┌──

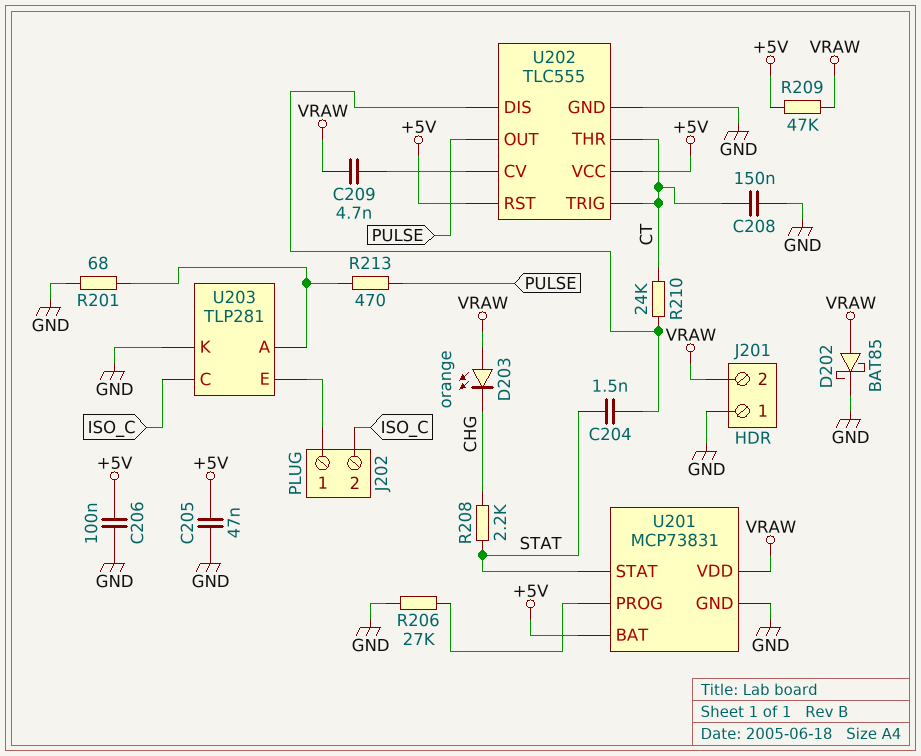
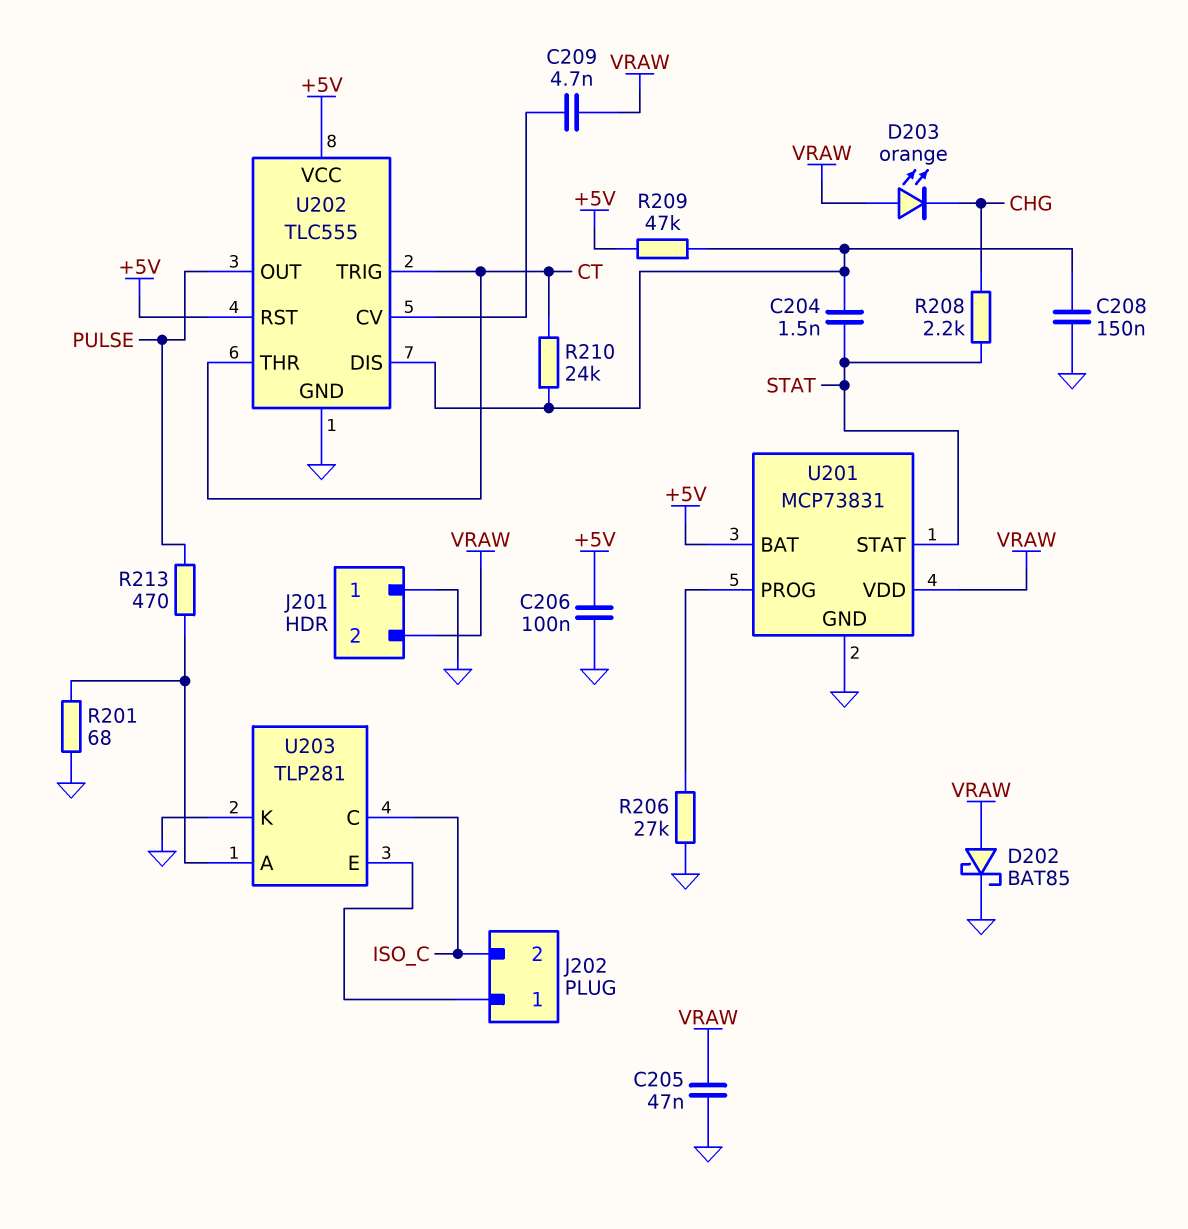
C205: 47nF (+5V, GND) -> 47nF (GND, VRAW)
C208: 150nF (CT, GND) -> 150nF (GND, U202/DIS)
R209: 47k (+5V, VRAW) -> 47k (+5V, U202/DIS)

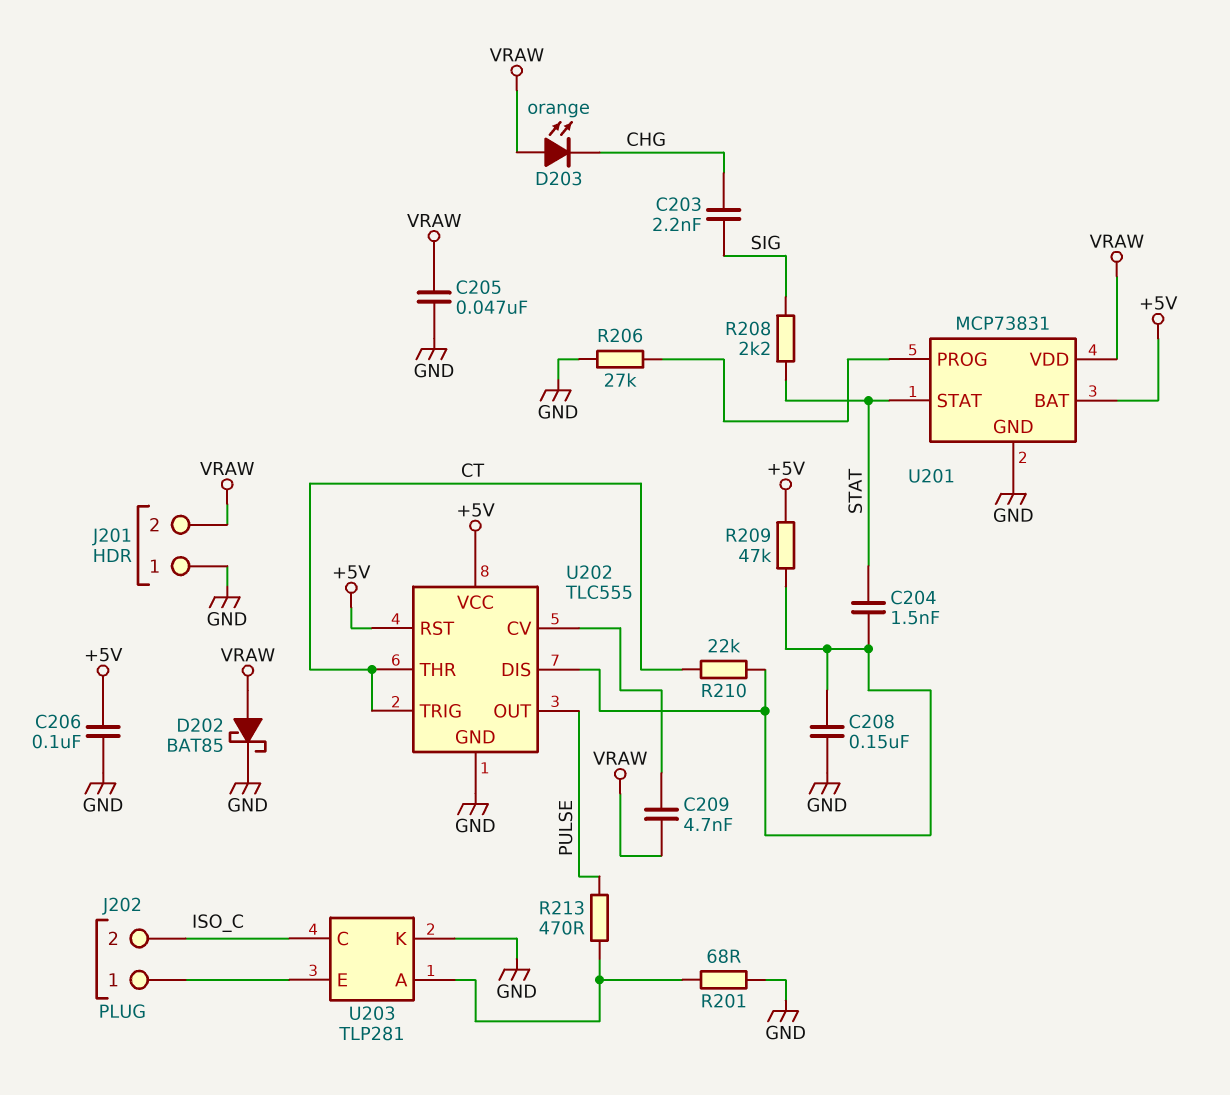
C203: none -> 2.2nF (CHG, SIG)
R208: 2.2k (CHG, STAT) -> 2.2k (SIG, STAT)
R210: 24k (CT, U202/DIS) -> 22k (CT, U202/DIS)

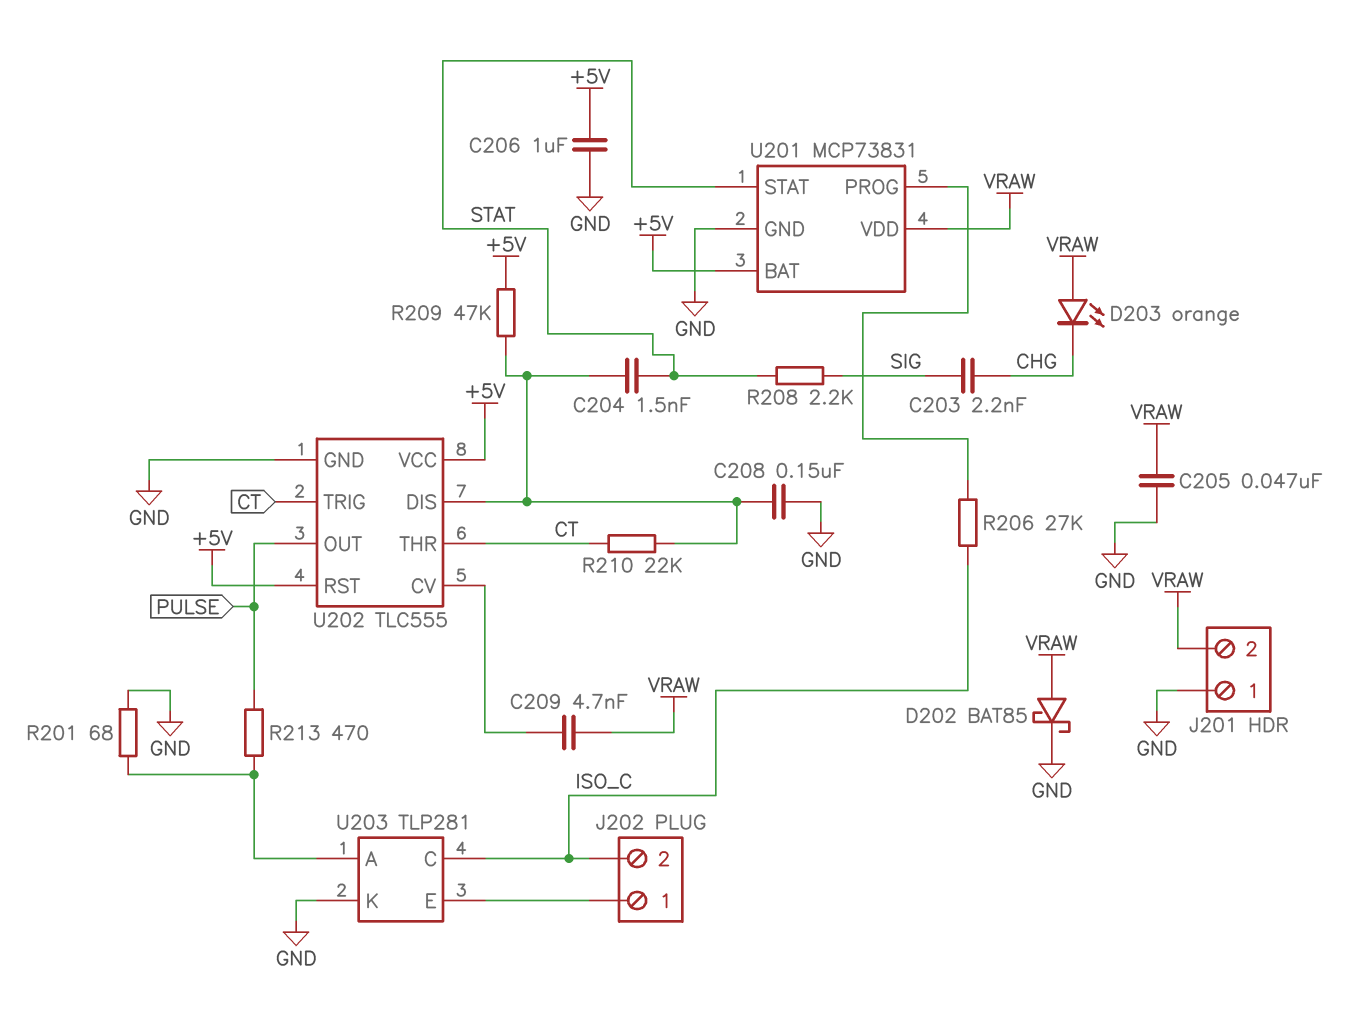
C206: 100nF (+5V, GND) -> 1uF (+5V, GND)
R206: 27k (GND, U201/PROG) -> 27k (ISO_C, U201/PROG)

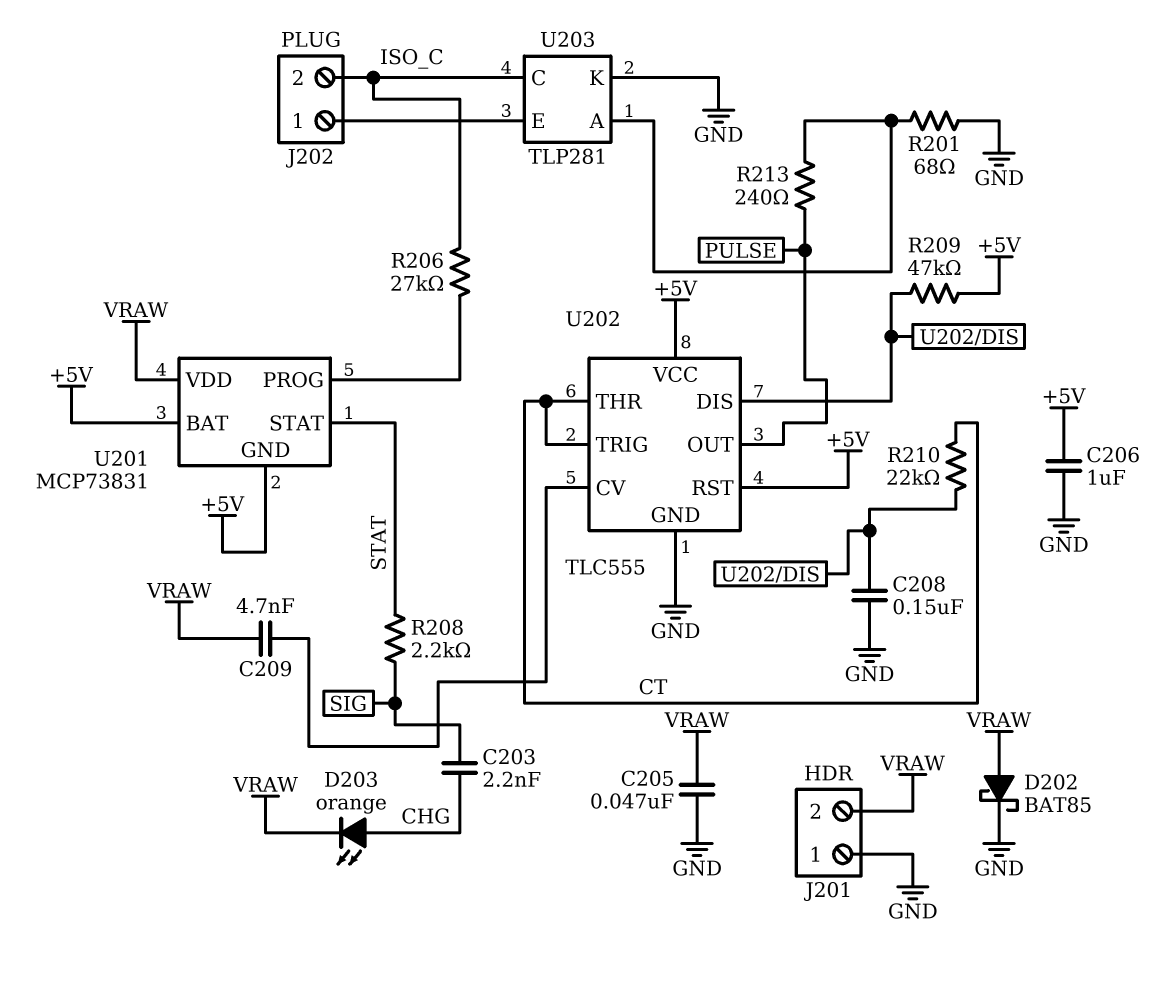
C204: 1.5nF (STAT, U202/DIS) -> none
D203: LED orange (A VRAW, K CHG) -> LED orange (A CHG, K VRAW)
R213: 470 (PULSE, U203/A) -> 240 (PULSE, U203/A)
U201 pin GND: GND -> +5V

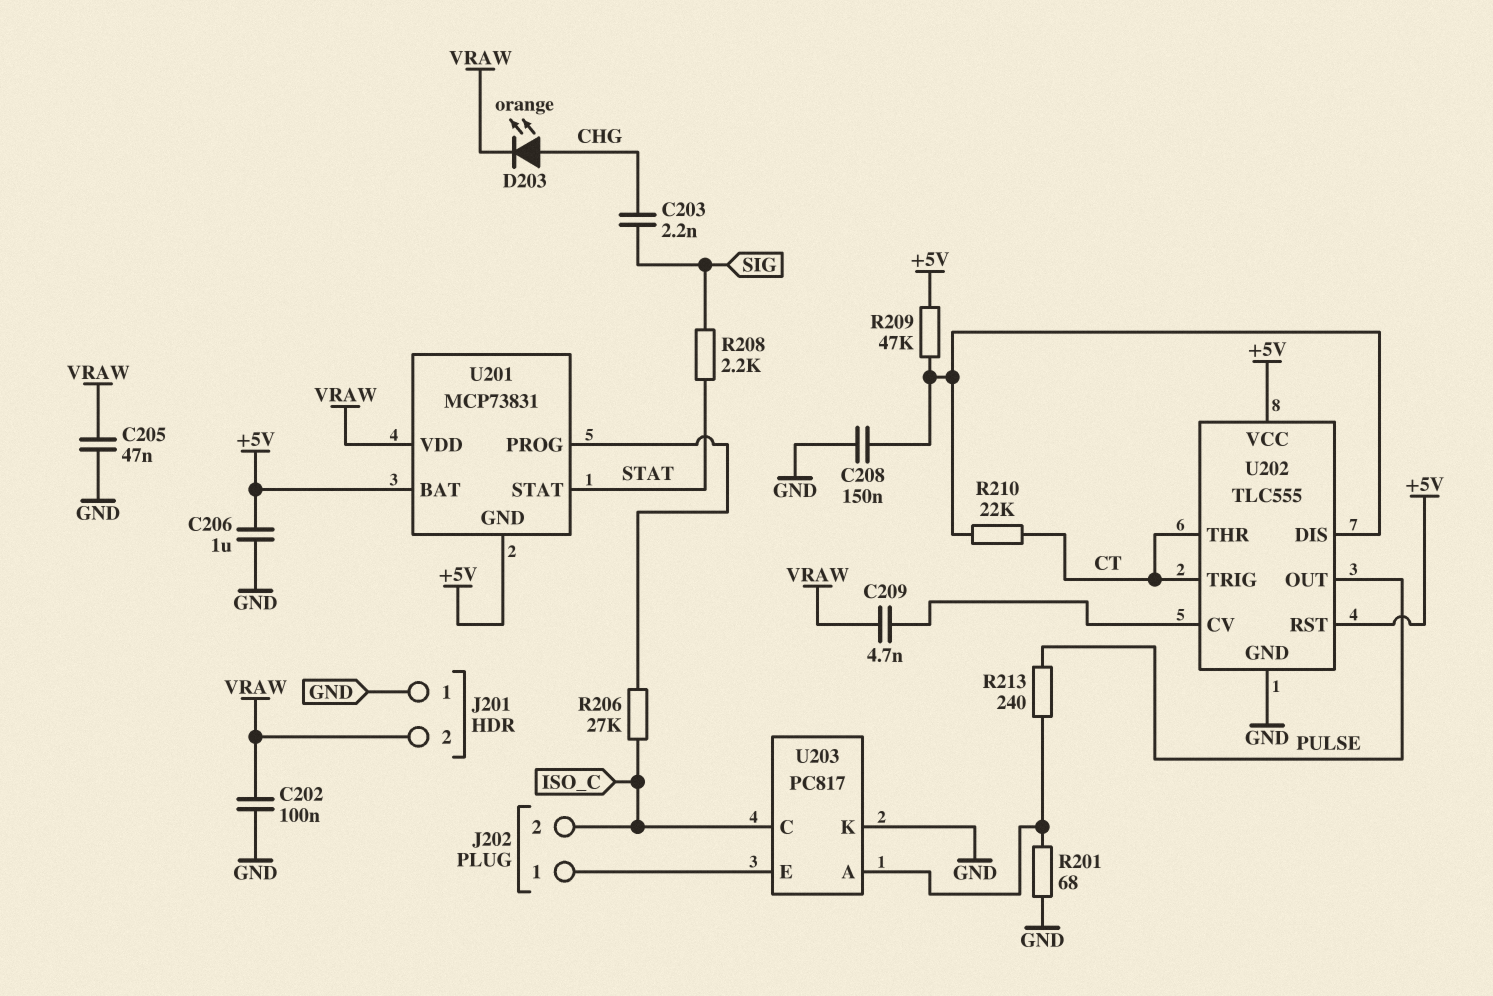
C202: none -> 100nF (GND, VRAW)
D202: schottky BAT85 (A VRAW, K GND) -> none
U203: TLP281 -> PC817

└──

WORK ITEM
An exact transcript is required, covering the lines from the one containing "C208: 150nF (CT, GND)" through the end of the listing above, inclusive, without pictures.

ANSWER BOX
C208: 150nF (CT, GND) -> 150nF (GND, U202/DIS)
R209: 47k (+5V, VRAW) -> 47k (+5V, U202/DIS)

C203: none -> 2.2nF (CHG, SIG)
R208: 2.2k (CHG, STAT) -> 2.2k (SIG, STAT)
R210: 24k (CT, U202/DIS) -> 22k (CT, U202/DIS)

C206: 100nF (+5V, GND) -> 1uF (+5V, GND)
R206: 27k (GND, U201/PROG) -> 27k (ISO_C, U201/PROG)

C204: 1.5nF (STAT, U202/DIS) -> none
D203: LED orange (A VRAW, K CHG) -> LED orange (A CHG, K VRAW)
R213: 470 (PULSE, U203/A) -> 240 (PULSE, U203/A)
U201 pin GND: GND -> +5V

C202: none -> 100nF (GND, VRAW)
D202: schottky BAT85 (A VRAW, K GND) -> none
U203: TLP281 -> PC817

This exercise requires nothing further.